● What this task involves:
Below are the records; count how many of their lines contain the word "point" and give that number only.

● Provided data:

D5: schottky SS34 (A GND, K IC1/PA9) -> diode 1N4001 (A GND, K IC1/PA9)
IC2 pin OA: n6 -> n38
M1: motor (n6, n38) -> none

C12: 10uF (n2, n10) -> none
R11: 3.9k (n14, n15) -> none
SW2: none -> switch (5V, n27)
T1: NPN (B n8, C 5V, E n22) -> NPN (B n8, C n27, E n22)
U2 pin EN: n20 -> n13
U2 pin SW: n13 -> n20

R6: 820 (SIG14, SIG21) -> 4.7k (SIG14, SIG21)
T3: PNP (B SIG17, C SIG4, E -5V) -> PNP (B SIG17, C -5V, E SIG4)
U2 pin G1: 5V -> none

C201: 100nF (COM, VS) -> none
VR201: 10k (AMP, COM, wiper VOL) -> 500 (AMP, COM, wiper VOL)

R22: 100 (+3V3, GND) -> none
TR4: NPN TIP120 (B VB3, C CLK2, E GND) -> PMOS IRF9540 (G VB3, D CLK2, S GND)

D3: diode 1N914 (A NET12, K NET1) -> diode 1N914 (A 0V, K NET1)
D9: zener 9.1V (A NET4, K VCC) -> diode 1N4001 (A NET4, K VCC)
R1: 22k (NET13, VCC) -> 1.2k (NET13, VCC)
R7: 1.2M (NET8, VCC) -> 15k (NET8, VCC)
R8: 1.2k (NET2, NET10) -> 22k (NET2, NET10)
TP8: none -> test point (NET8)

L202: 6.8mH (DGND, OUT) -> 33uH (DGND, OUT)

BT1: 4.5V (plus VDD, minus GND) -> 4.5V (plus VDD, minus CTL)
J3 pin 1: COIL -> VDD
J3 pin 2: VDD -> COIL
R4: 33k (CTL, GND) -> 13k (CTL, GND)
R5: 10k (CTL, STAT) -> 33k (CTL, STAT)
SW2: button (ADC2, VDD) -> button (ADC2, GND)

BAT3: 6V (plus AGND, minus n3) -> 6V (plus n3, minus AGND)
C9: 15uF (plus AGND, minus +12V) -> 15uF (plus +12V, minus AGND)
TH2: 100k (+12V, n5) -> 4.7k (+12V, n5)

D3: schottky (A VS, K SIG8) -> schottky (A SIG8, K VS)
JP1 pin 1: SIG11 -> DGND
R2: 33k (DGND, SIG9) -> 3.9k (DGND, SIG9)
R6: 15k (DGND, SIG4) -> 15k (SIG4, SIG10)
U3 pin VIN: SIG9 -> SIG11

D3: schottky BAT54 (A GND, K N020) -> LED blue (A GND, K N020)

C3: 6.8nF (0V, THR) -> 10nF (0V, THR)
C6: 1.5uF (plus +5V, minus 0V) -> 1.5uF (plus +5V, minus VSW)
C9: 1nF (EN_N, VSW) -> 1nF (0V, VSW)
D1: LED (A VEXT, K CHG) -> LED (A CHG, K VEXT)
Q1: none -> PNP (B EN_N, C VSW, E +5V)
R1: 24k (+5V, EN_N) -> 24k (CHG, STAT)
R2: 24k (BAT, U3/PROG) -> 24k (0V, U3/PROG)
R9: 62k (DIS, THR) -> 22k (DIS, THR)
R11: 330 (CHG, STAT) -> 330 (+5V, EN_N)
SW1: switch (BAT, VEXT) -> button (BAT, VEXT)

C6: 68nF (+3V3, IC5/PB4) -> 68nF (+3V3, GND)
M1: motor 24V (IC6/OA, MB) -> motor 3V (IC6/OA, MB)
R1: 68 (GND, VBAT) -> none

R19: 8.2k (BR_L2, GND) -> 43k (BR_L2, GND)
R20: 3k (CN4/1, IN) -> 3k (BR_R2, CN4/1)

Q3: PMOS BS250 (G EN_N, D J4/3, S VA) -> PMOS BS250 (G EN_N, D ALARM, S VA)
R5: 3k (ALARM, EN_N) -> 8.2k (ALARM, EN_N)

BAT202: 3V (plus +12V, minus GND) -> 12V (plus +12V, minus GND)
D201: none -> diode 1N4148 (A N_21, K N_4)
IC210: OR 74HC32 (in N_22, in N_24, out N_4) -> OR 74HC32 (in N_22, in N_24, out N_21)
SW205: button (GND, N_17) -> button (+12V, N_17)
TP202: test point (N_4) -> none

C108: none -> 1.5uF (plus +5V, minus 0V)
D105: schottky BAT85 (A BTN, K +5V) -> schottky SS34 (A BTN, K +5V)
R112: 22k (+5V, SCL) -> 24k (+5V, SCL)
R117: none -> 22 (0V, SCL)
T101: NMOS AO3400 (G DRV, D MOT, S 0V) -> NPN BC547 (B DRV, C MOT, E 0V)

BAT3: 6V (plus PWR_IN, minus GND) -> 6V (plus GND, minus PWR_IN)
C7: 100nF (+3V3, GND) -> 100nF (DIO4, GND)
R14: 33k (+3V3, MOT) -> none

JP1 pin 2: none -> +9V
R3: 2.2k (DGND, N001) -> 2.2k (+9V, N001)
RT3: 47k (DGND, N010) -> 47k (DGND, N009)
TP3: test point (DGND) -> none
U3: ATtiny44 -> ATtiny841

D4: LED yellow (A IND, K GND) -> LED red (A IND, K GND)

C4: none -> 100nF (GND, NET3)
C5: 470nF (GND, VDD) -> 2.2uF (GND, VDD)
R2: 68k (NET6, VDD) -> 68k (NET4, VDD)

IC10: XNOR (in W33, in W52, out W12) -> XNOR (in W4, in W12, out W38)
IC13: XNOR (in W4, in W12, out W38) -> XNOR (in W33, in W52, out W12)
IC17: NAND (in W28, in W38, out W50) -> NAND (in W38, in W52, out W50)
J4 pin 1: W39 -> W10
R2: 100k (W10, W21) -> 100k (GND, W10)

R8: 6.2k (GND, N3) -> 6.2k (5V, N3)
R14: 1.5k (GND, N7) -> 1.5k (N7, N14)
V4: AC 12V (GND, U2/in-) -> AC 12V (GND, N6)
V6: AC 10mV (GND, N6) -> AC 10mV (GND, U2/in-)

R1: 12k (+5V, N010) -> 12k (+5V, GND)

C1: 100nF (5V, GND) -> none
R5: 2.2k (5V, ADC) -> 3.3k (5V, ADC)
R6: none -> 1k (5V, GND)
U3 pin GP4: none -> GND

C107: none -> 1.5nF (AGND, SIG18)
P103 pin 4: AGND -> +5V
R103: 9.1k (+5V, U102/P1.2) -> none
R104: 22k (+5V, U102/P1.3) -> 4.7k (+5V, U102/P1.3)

● Expected answer:
3